Scene edit records:
----
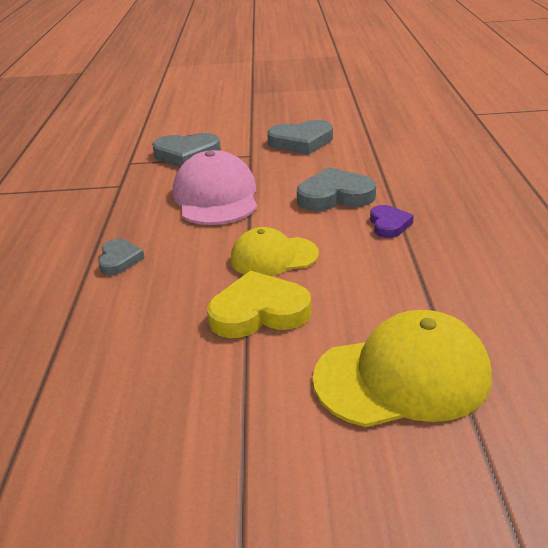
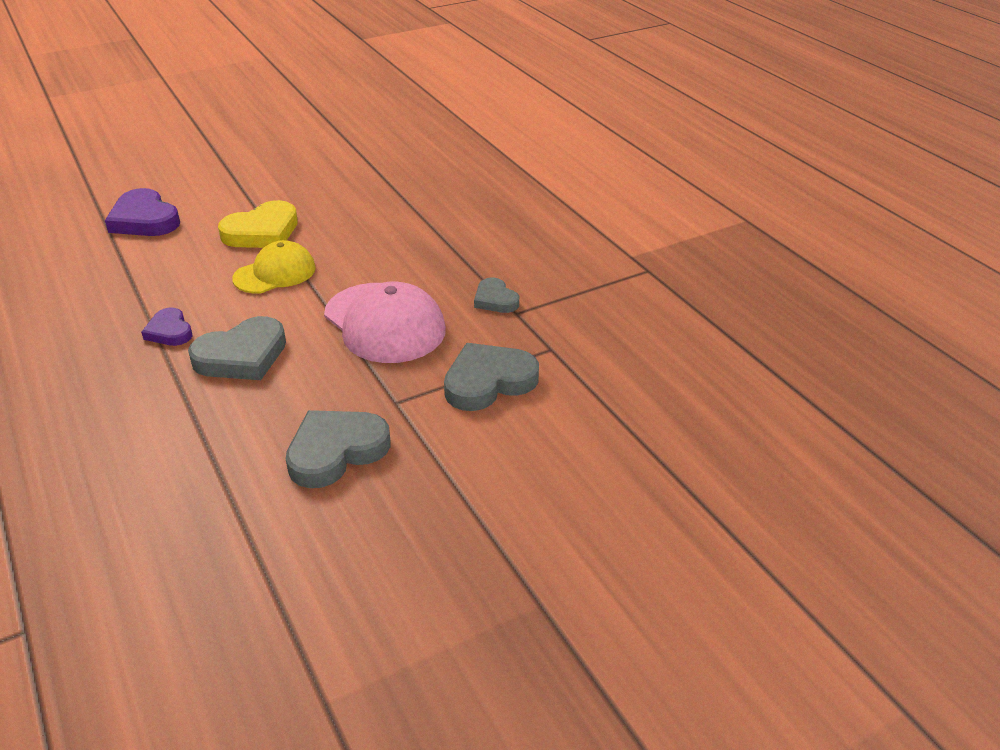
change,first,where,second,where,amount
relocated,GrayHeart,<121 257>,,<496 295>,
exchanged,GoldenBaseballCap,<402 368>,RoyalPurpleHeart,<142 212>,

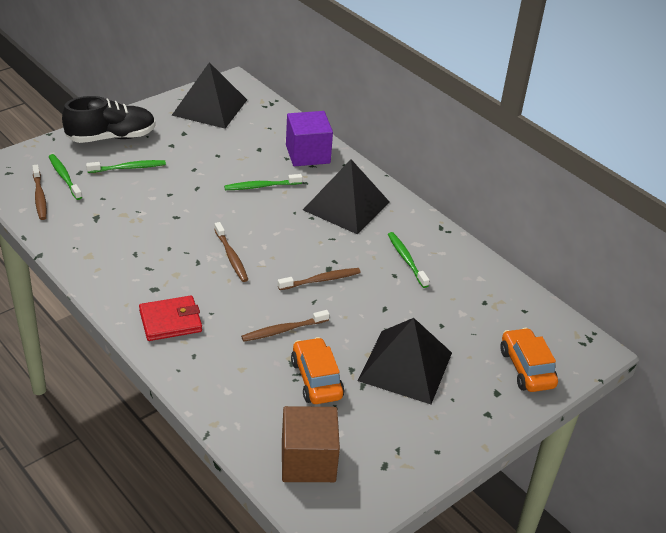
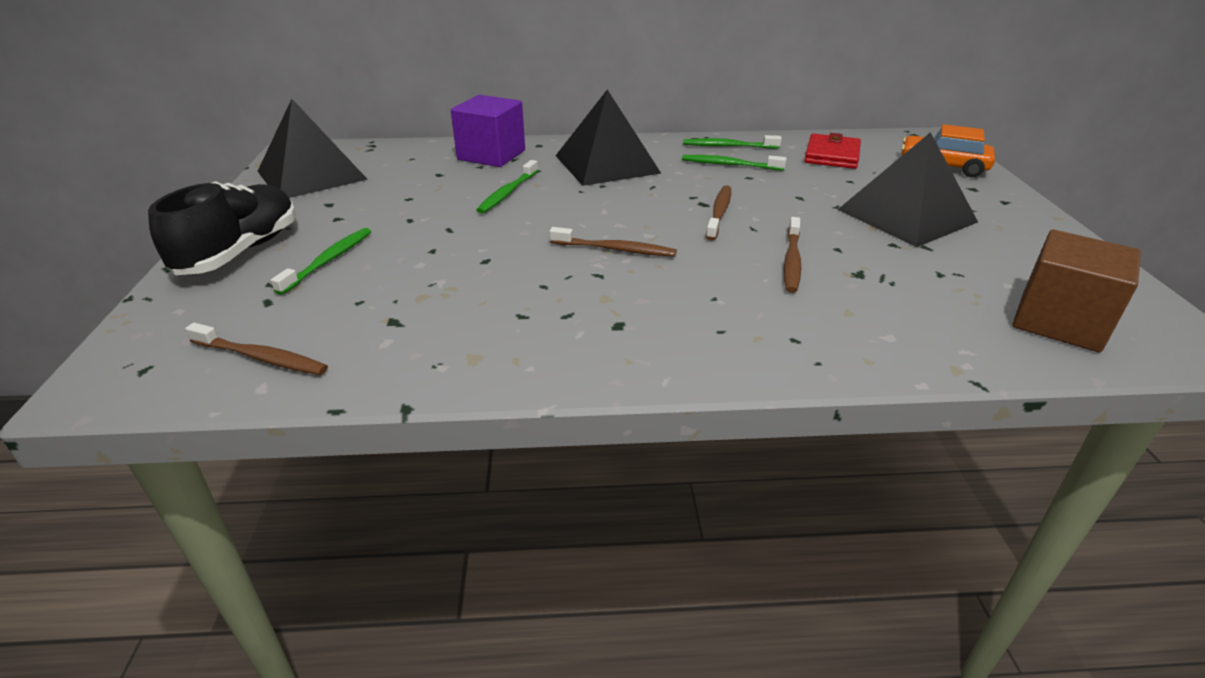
change,first,where,second,where,amount
relocated,GreenToothBrush,<65 177>,,<732 142>,
relocated,RedBillfold,<170 318>,,<832 151>,
missing,OrangeToyCar,<317 370>,,,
----
* Task: Across all the entries, count the lines that contain the string "relocated", and give that number without anything else.

* Answer section: 3